LISTED RECORDS —
-----

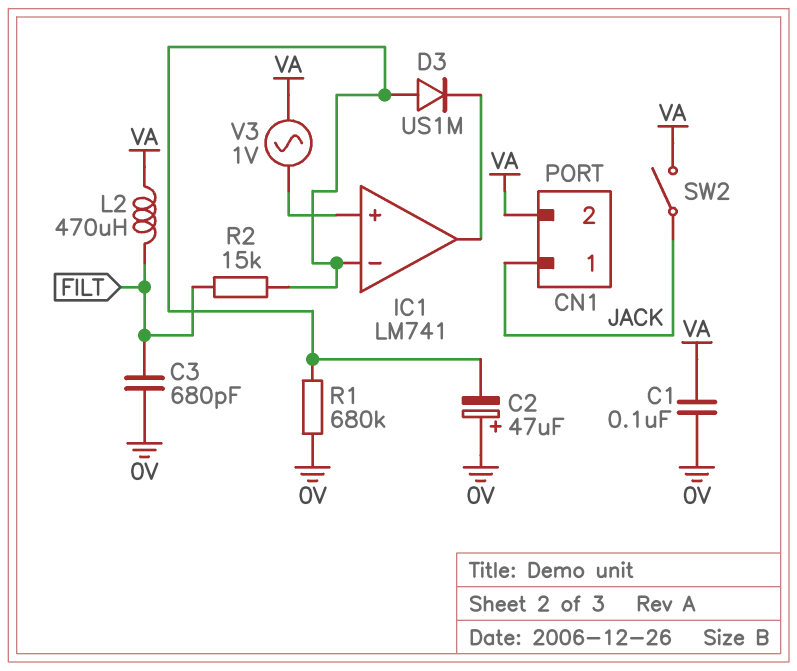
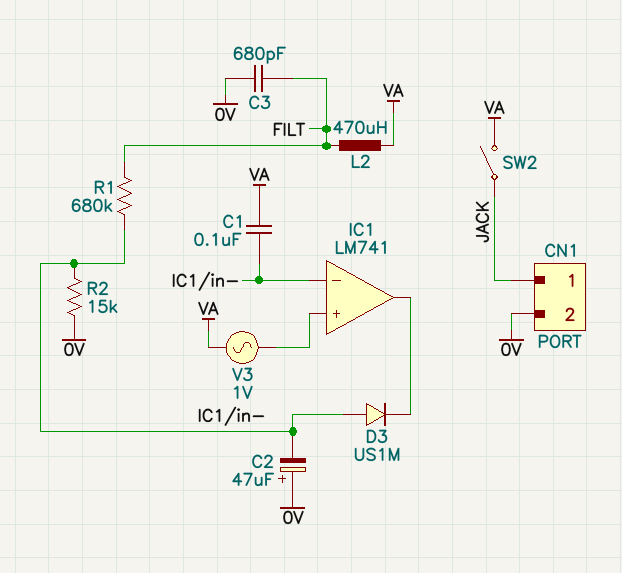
C1: 100nF (0V, VA) -> 100nF (IC1/in-, VA)
CN1 pin 2: VA -> 0V
R1: 680k (0V, IC1/in-) -> 680k (FILT, IC1/in-)
R2: 15k (FILT, IC1/in-) -> 15k (0V, IC1/in-)

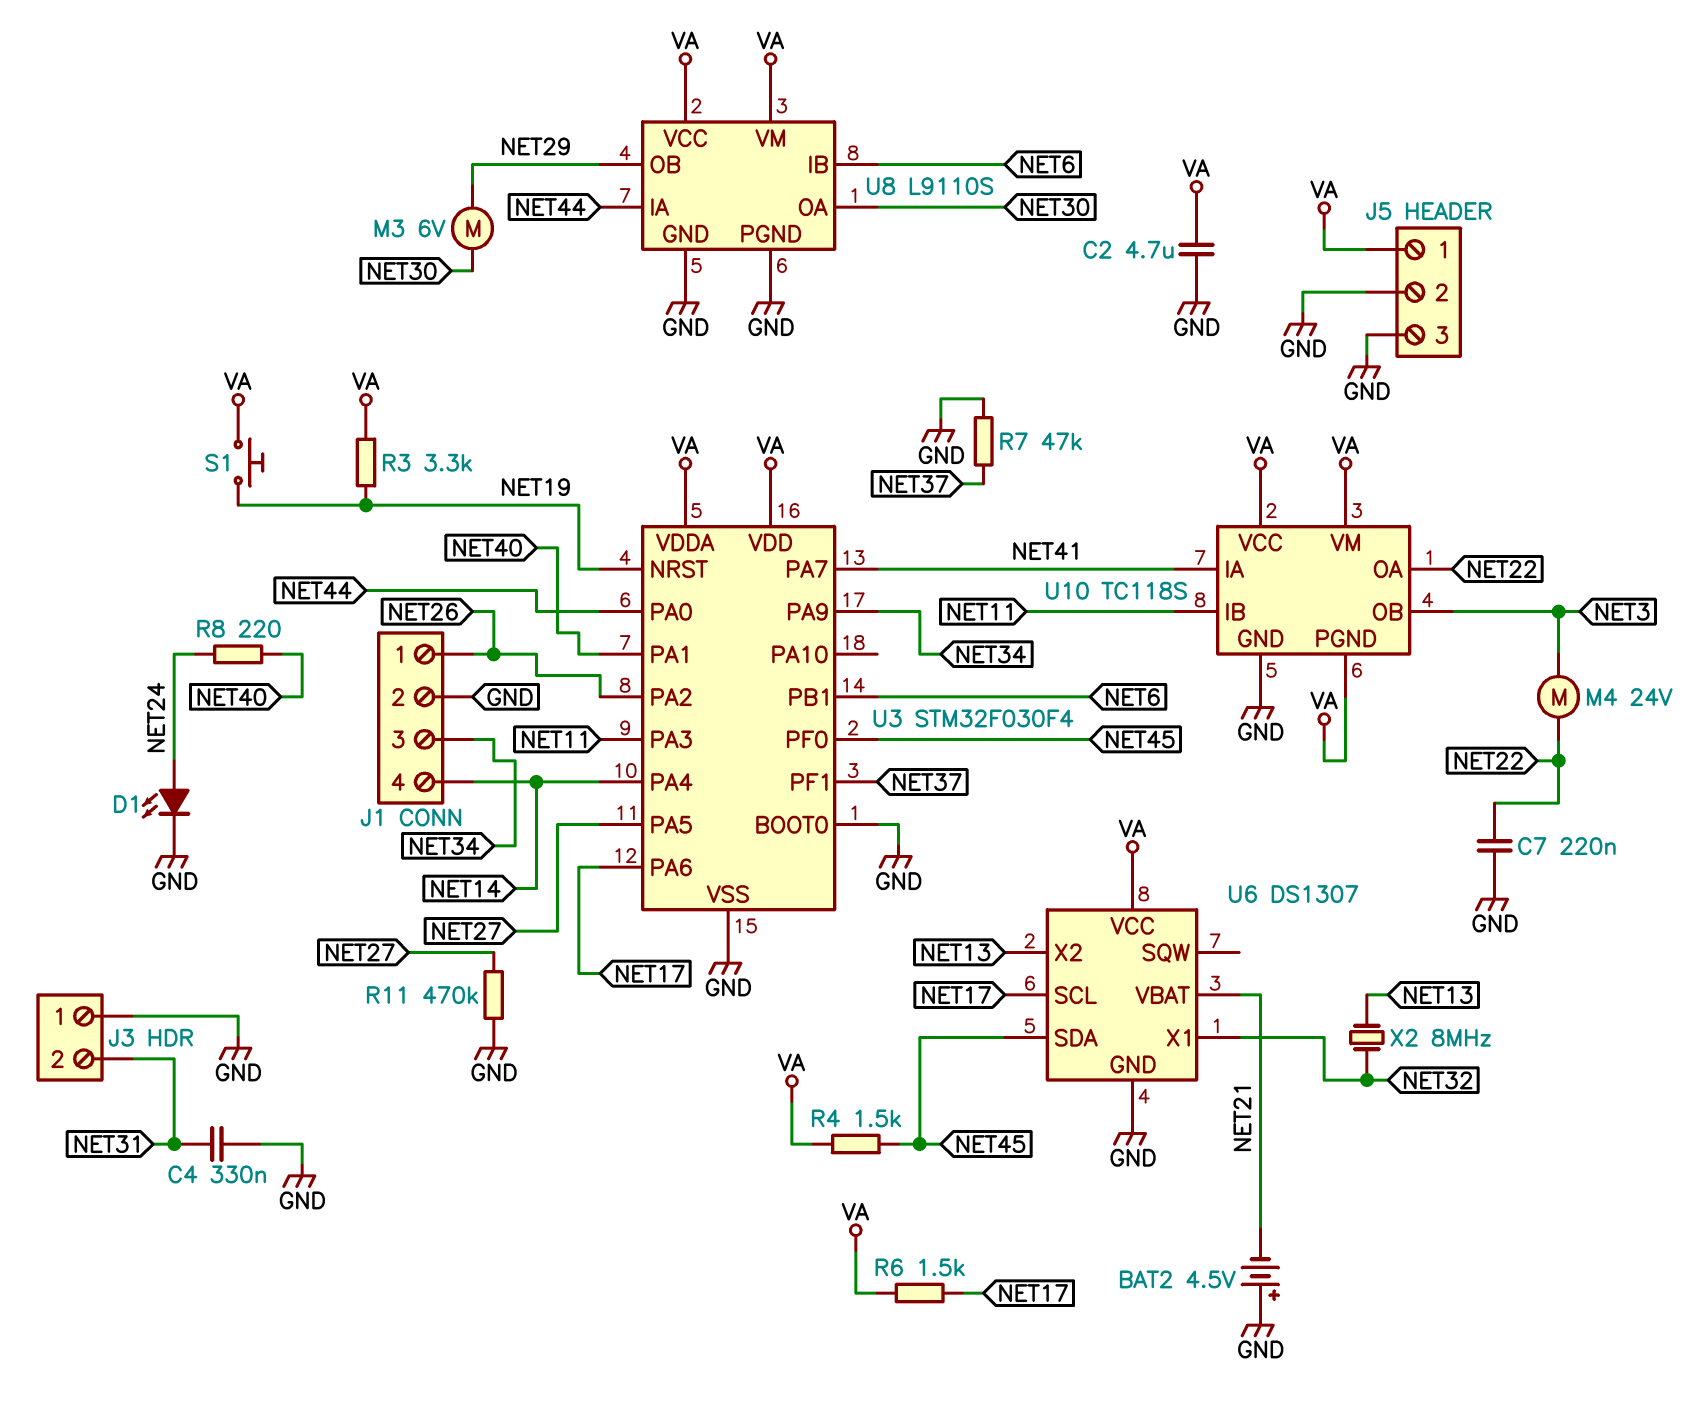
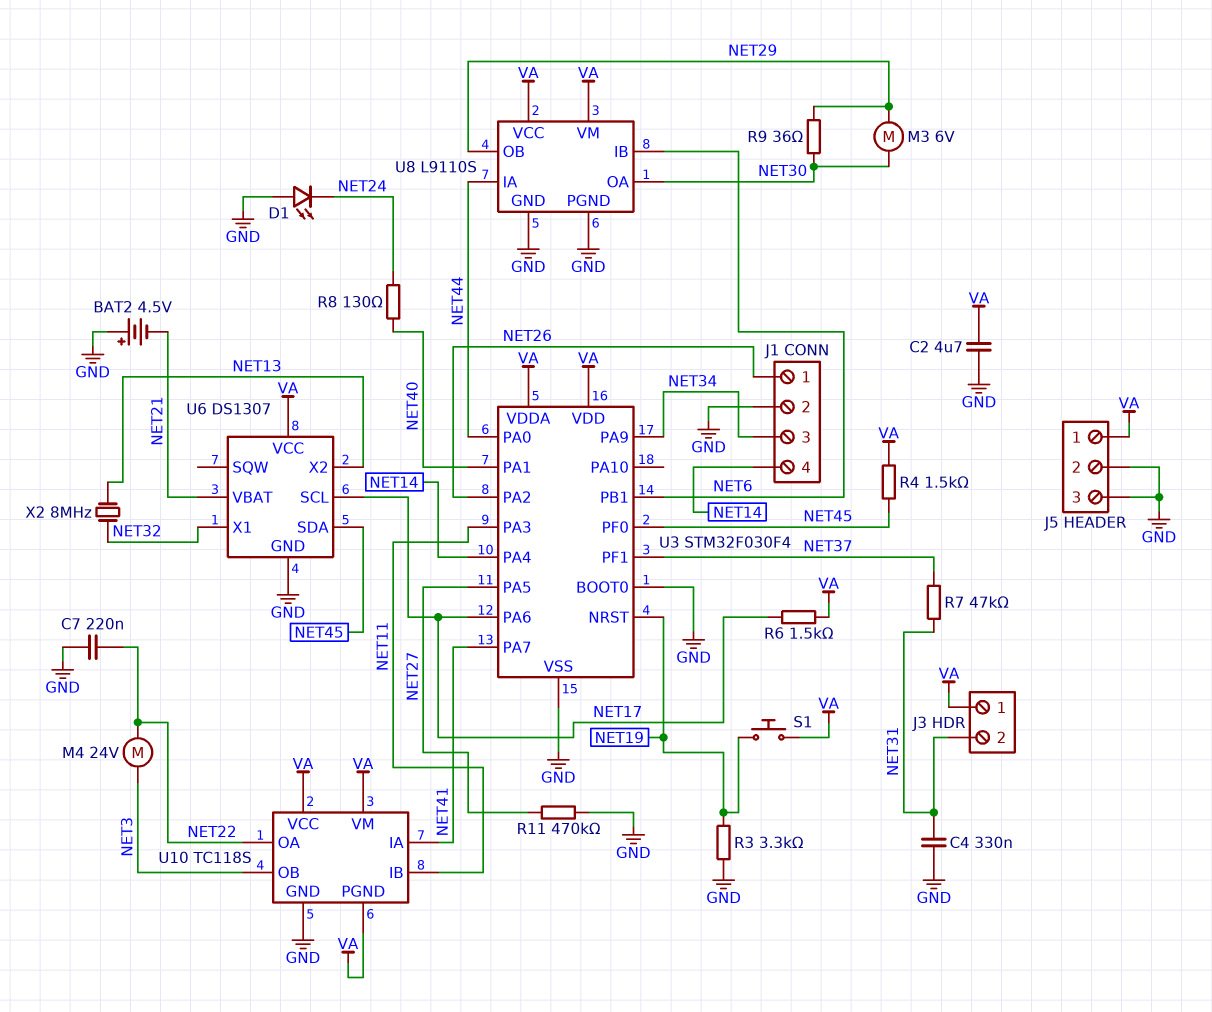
D1: LED (A NET24, K GND) -> LED (A GND, K NET24)
J3 pin 1: GND -> VA
R3: 3.3k (NET19, VA) -> 3.3k (GND, NET19)
R7: 47k (GND, NET37) -> 47k (NET31, NET37)
R8: 220 (NET24, NET40) -> 130 (NET24, NET40)
R9: none -> 36 (NET29, NET30)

-----

TASK DESCRIPTION —
An exact copy of every entry above is needed, minus the pictures.

YOUR SOLUTION —
C1: 100nF (0V, VA) -> 100nF (IC1/in-, VA)
CN1 pin 2: VA -> 0V
R1: 680k (0V, IC1/in-) -> 680k (FILT, IC1/in-)
R2: 15k (FILT, IC1/in-) -> 15k (0V, IC1/in-)

D1: LED (A NET24, K GND) -> LED (A GND, K NET24)
J3 pin 1: GND -> VA
R3: 3.3k (NET19, VA) -> 3.3k (GND, NET19)
R7: 47k (GND, NET37) -> 47k (NET31, NET37)
R8: 220 (NET24, NET40) -> 130 (NET24, NET40)
R9: none -> 36 (NET29, NET30)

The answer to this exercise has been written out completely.